> Activity: Your reply must contain the full listing below, reproduced exactly, but no pictures.

> Dataset records:

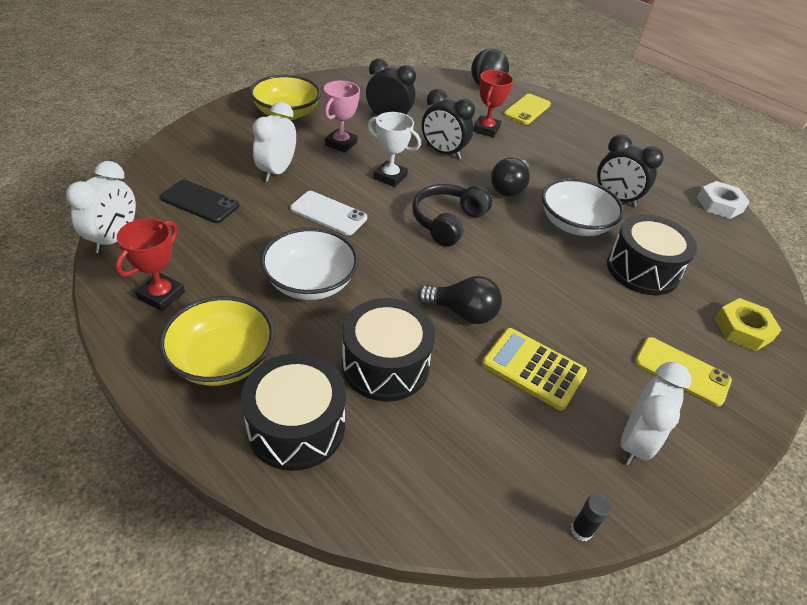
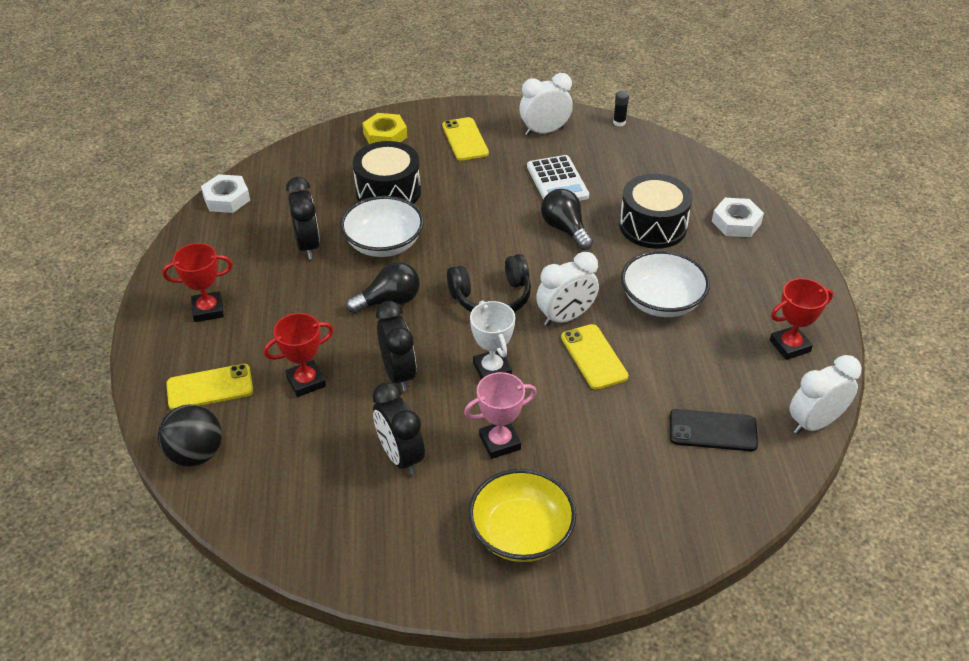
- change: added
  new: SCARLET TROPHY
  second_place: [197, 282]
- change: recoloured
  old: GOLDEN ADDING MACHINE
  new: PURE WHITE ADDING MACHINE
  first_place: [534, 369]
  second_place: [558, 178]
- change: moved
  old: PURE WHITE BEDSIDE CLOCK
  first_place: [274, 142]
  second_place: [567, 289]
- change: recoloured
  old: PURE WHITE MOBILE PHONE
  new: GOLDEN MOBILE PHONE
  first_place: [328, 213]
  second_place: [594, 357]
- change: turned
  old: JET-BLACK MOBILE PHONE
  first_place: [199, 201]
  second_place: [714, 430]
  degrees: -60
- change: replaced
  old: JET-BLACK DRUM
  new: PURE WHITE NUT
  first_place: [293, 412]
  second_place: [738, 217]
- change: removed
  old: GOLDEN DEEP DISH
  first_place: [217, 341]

> Result of this exercise:
- change: added
  new: SCARLET TROPHY
  second_place: [197, 282]
- change: recoloured
  old: GOLDEN ADDING MACHINE
  new: PURE WHITE ADDING MACHINE
  first_place: [534, 369]
  second_place: [558, 178]
- change: moved
  old: PURE WHITE BEDSIDE CLOCK
  first_place: [274, 142]
  second_place: [567, 289]
- change: recoloured
  old: PURE WHITE MOBILE PHONE
  new: GOLDEN MOBILE PHONE
  first_place: [328, 213]
  second_place: [594, 357]
- change: turned
  old: JET-BLACK MOBILE PHONE
  first_place: [199, 201]
  second_place: [714, 430]
  degrees: -60
- change: replaced
  old: JET-BLACK DRUM
  new: PURE WHITE NUT
  first_place: [293, 412]
  second_place: [738, 217]
- change: removed
  old: GOLDEN DEEP DISH
  first_place: [217, 341]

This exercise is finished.